(EXERCISE GOAL): Among the records, how many lines carry the string "brown"? Give that number with nothing added.

BEGIN SOURCE DATA

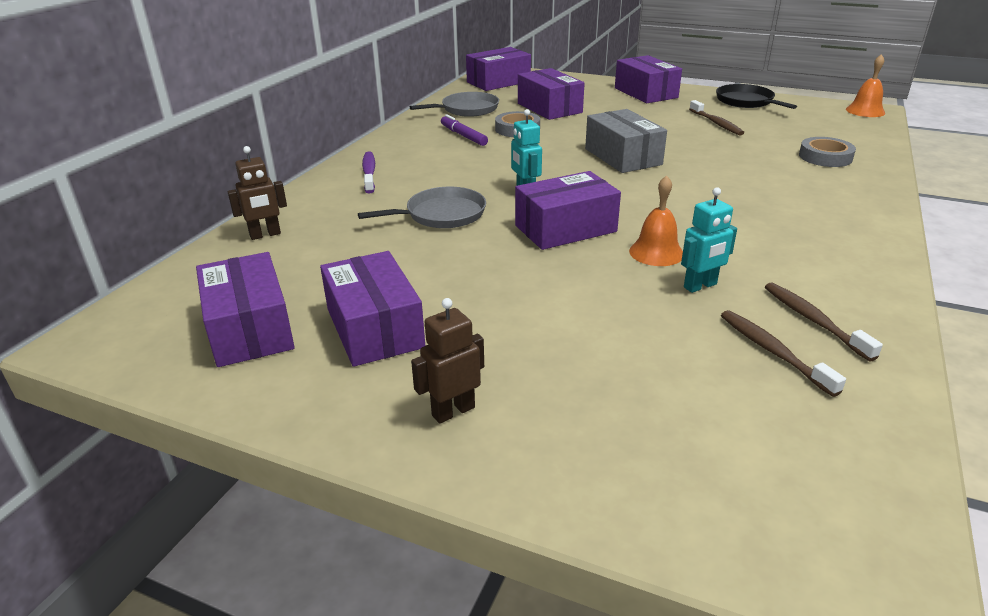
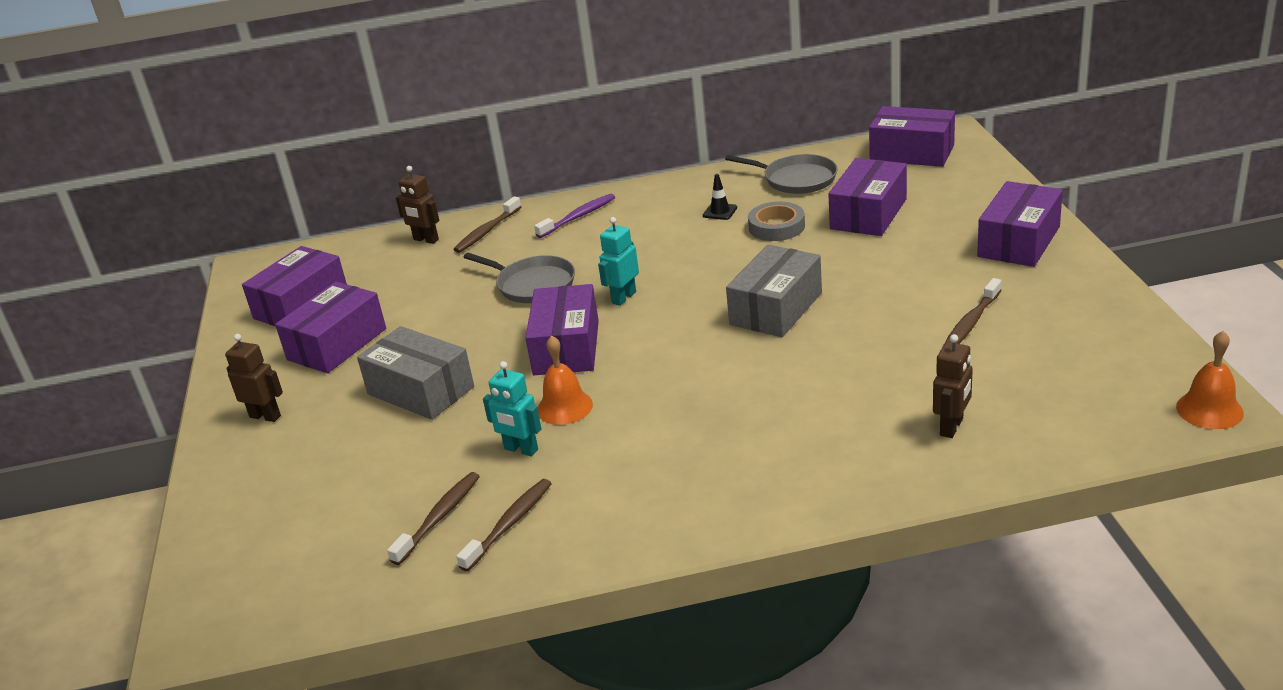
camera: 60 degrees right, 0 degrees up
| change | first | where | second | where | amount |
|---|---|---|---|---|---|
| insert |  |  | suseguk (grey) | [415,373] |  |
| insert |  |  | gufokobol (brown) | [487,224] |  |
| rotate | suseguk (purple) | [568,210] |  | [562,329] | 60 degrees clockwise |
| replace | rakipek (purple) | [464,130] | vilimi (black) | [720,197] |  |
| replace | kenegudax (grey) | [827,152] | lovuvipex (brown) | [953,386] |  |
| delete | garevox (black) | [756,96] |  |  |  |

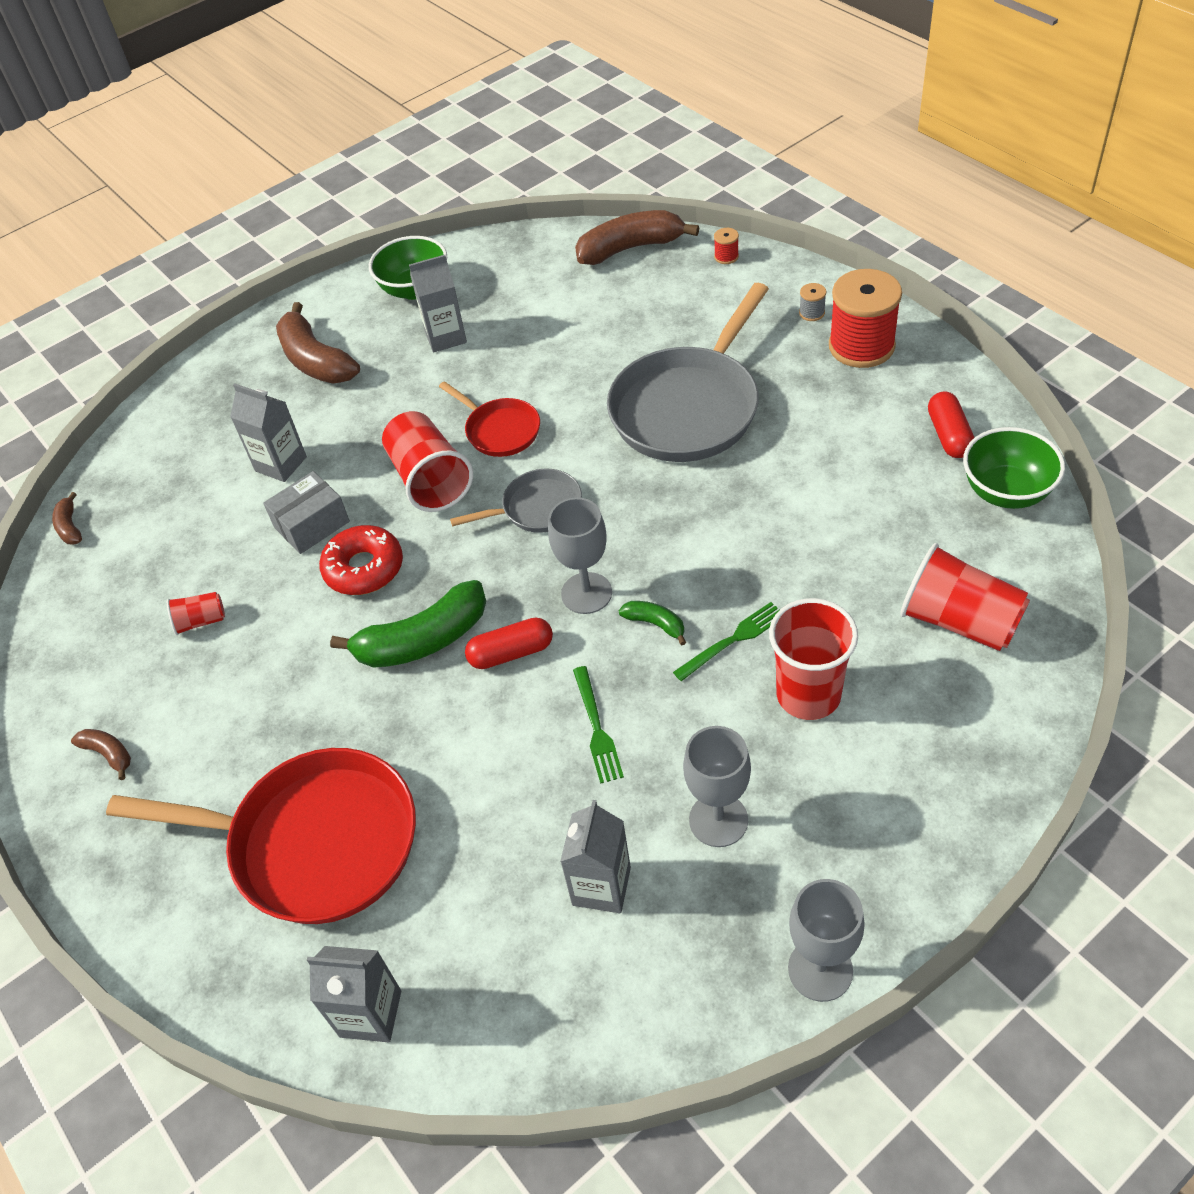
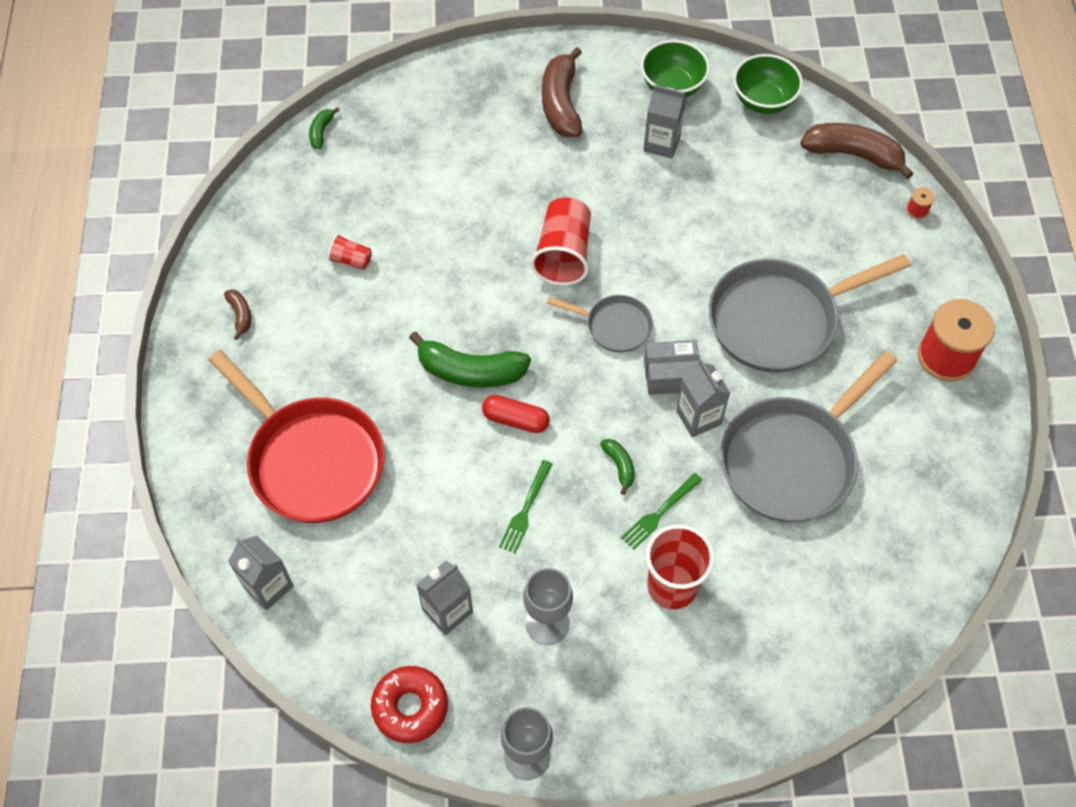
camera: 30 degrees right, 10 degrees up
| change | first | where | second | where | amount |
|---|---|---|---|---|---|
| recolor |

END SOURCE DATA

(RESULT OF THE TASK): 2